**What this task involves**
Return the following from the records below: each line, word for word, starting with the line that contains "orange tile A3" and going on through the line that contains "orange tile D3:D4", with nothing outside that range.

[Task input Boundary: Start]

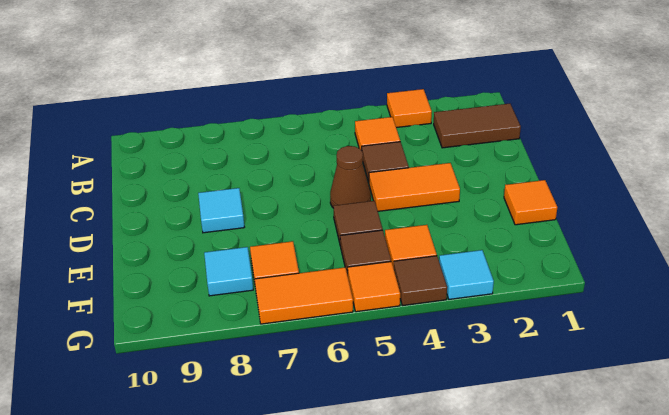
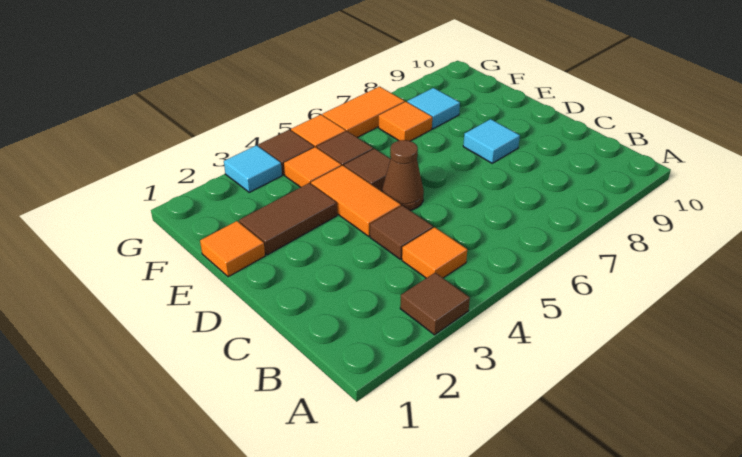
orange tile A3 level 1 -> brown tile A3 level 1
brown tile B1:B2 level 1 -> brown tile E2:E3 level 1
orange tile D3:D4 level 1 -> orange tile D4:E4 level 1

[Task input Boundary: End]
[Task input Boundary: Start]

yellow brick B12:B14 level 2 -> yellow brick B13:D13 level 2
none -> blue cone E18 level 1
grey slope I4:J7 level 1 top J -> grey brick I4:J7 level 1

[Task input Boundary: End]

**Answer to the exercise**
orange tile A3 level 1 -> brown tile A3 level 1
brown tile B1:B2 level 1 -> brown tile E2:E3 level 1
orange tile D3:D4 level 1 -> orange tile D4:E4 level 1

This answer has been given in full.